Records from a dataset:
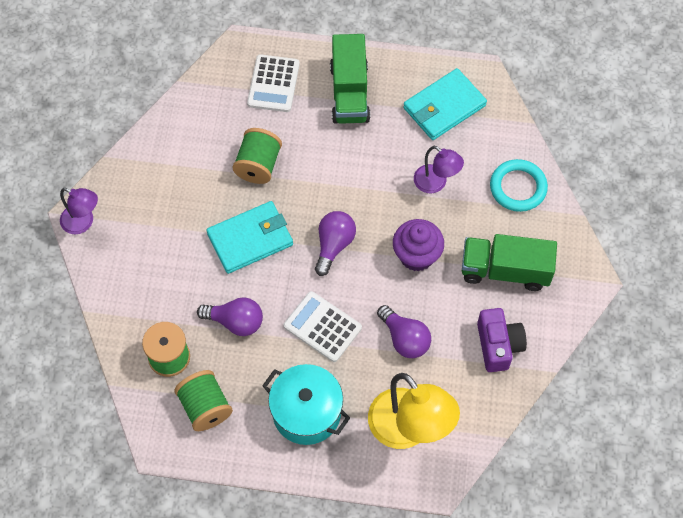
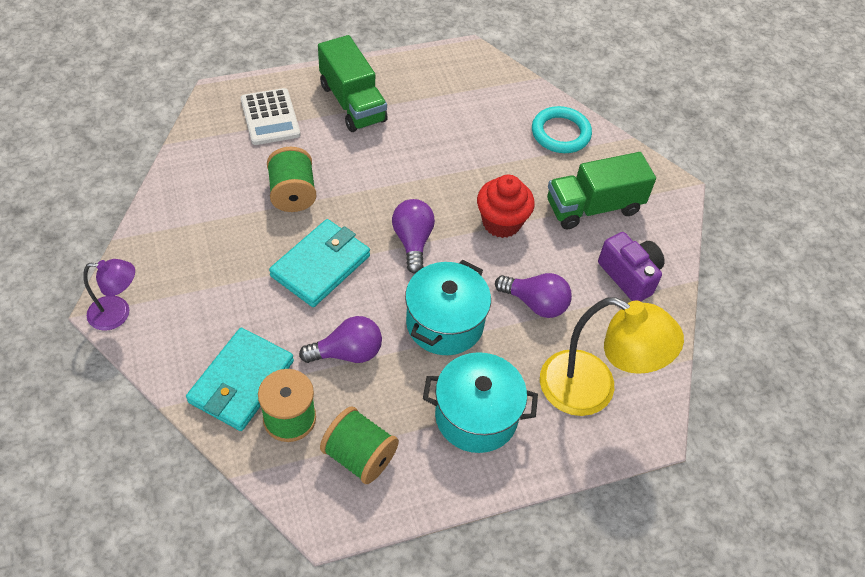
camera: 30 degrees left, 10 degrees down
(322, 327) = (444, 323): white calculator -> turquoise pot
(416, 255) = (501, 223): purple cupcake -> red cupcake
(436, 183) = (482, 154): purple lamp -> none
(444, 107) = (451, 88): turquoise wallet -> turquoise wallet (241, 382)

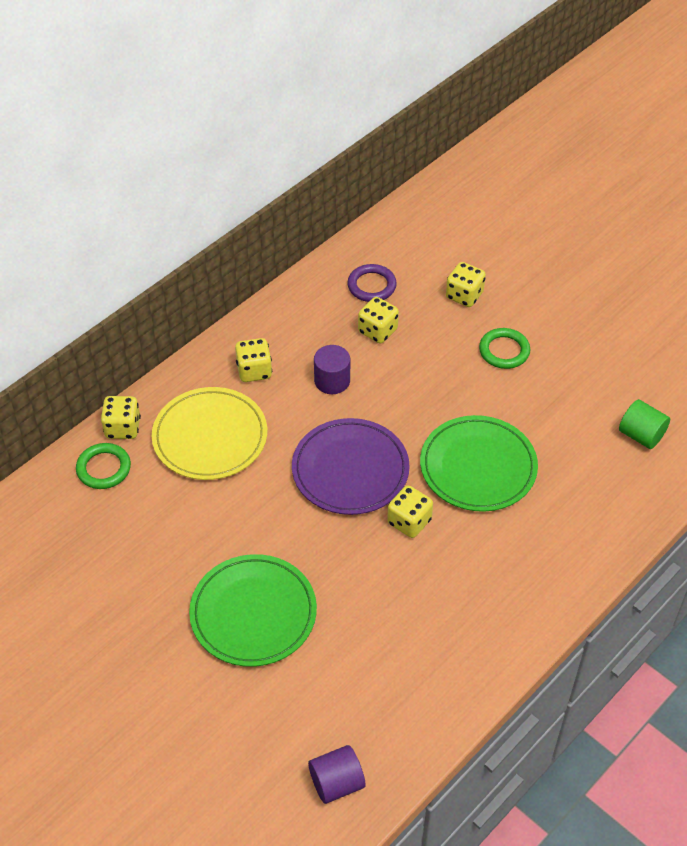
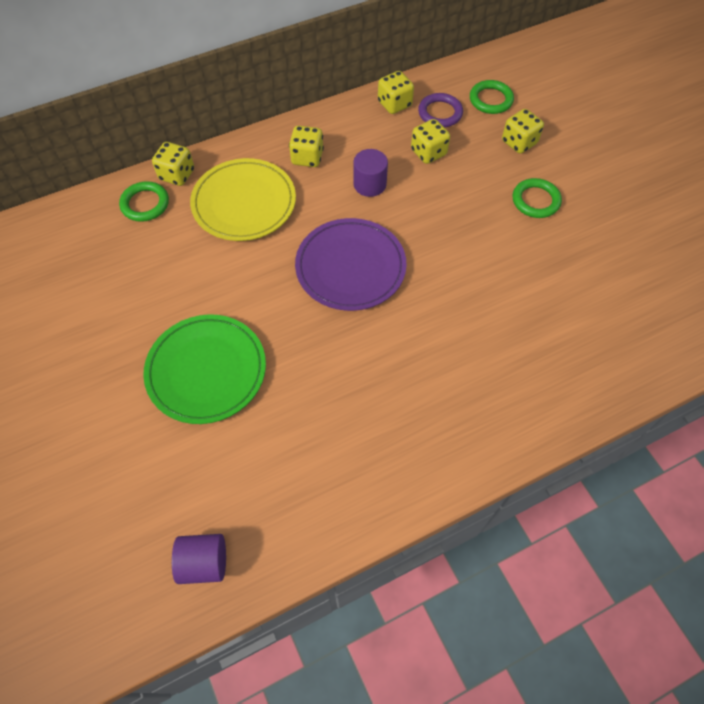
camera: 20 degrees right, 10 degrees up
(409, 522) = (382, 330): yellow dice -> yellow dice (394, 104)
(417, 257) = (490, 100): none -> green ring
(478, 467) = (468, 299): green plate -> none
(641, 435) = (638, 316): green cylinder -> none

ACTION ITEM:
Only the span from the line with "camera: 20 degrees right, 10 degrees up" through the final line of the records goes in the output, each line unchanged.

FINAL ANSWER:
camera: 20 degrees right, 10 degrees up
(409, 522) = (382, 330): yellow dice -> yellow dice (394, 104)
(417, 257) = (490, 100): none -> green ring
(478, 467) = (468, 299): green plate -> none
(641, 435) = (638, 316): green cylinder -> none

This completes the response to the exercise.